[Image sets with object changes]
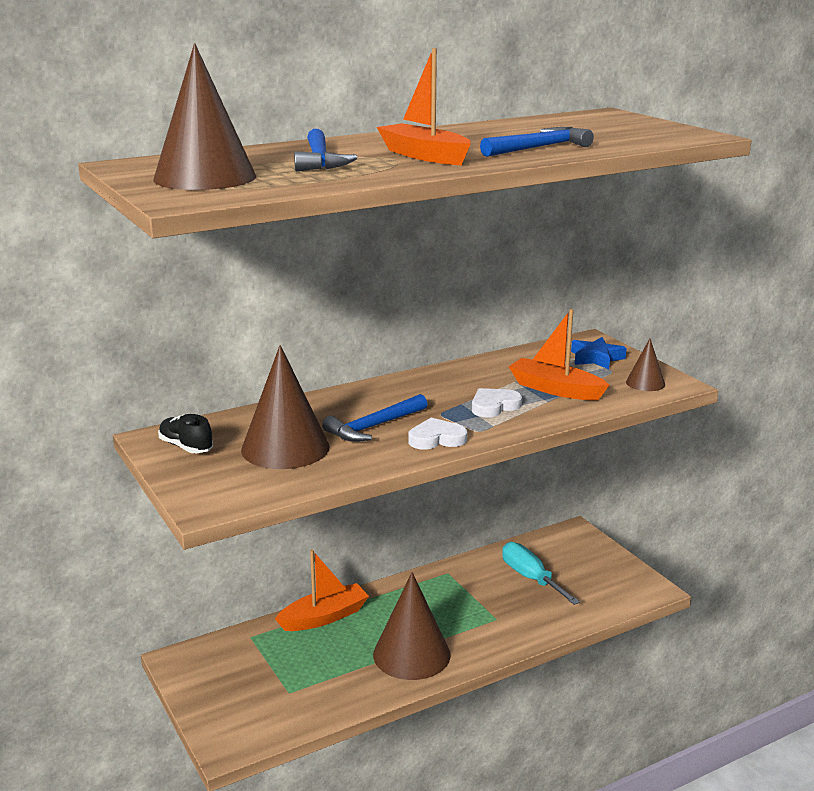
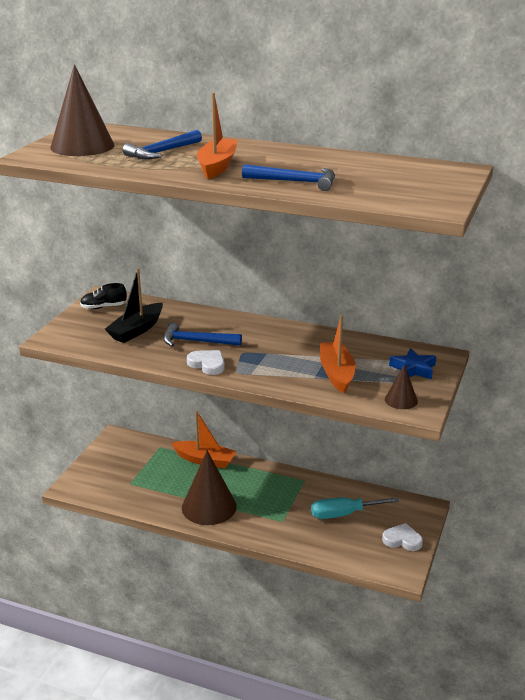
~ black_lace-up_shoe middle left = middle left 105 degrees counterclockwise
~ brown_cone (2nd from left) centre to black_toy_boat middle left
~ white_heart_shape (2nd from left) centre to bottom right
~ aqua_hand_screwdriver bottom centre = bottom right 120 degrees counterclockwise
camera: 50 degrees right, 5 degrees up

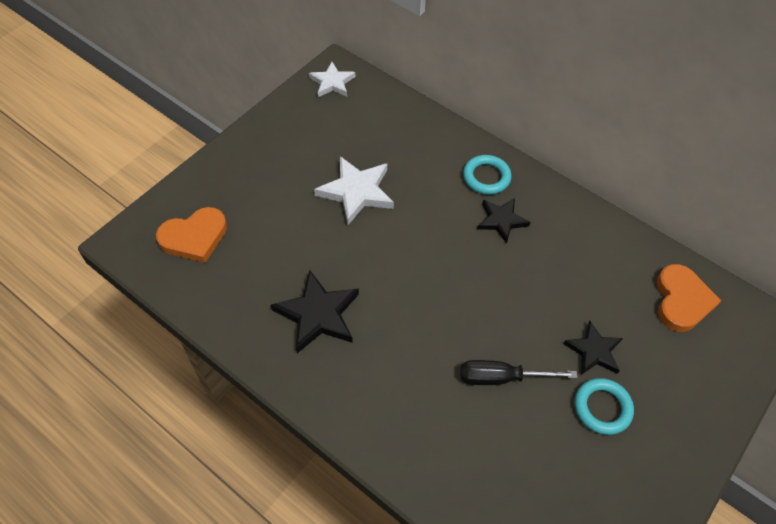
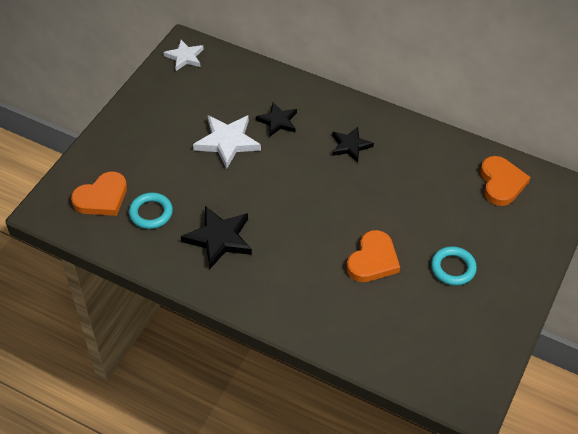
~ black_hand_screwdriver bottom right to bright_orange_heart_shape (2nd from left) centre
~ aqua_torus (1st from left) centre to middle left
~ black_star (3rd from left in the first image) middle right to black_star (2nd from left) top centre
camera: 10 degrees left, 5 degrees down

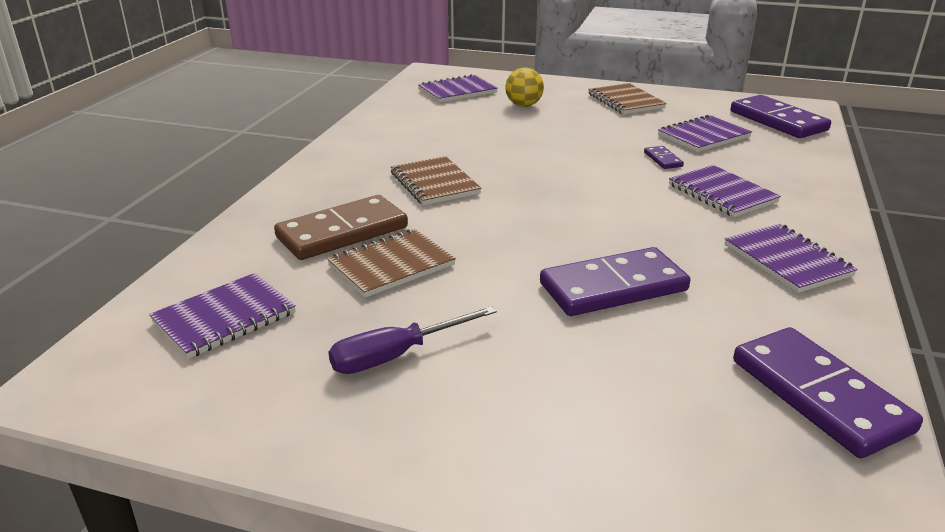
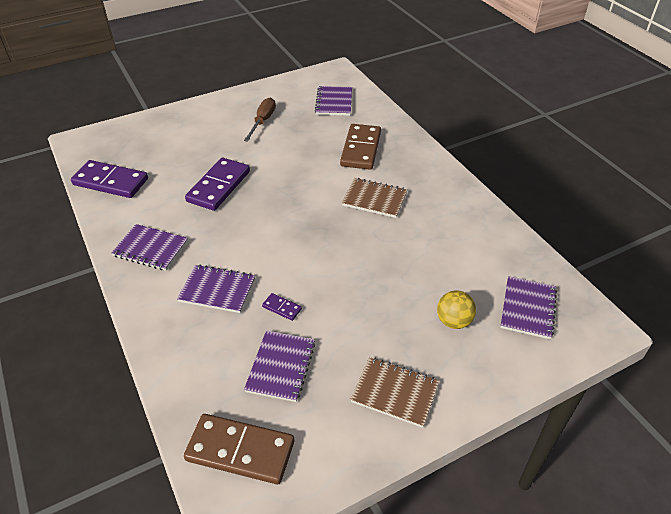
- brown_notebook (1st from left) centre
~ violet_hand_screwdriver centre to brown_hand_screwdriver top centre
~ violet_domino_tile (3rd from left) top right to brown_domino_tile (1st from left) bottom centre
camera: 135 degrees right, 15 degrees up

- **WHAT YOU NEED TO DO**
The answer should consist of all the records, duplicated exactly, with no images included.

- **SOLUTION**
~ black_lace-up_shoe middle left = middle left 105 degrees counterclockwise
~ brown_cone (2nd from left) centre to black_toy_boat middle left
~ white_heart_shape (2nd from left) centre to bottom right
~ aqua_hand_screwdriver bottom centre = bottom right 120 degrees counterclockwise
camera: 50 degrees right, 5 degrees up

~ black_hand_screwdriver bottom right to bright_orange_heart_shape (2nd from left) centre
~ aqua_torus (1st from left) centre to middle left
~ black_star (3rd from left in the first image) middle right to black_star (2nd from left) top centre
camera: 10 degrees left, 5 degrees down

- brown_notebook (1st from left) centre
~ violet_hand_screwdriver centre to brown_hand_screwdriver top centre
~ violet_domino_tile (3rd from left) top right to brown_domino_tile (1st from left) bottom centre
camera: 135 degrees right, 15 degrees up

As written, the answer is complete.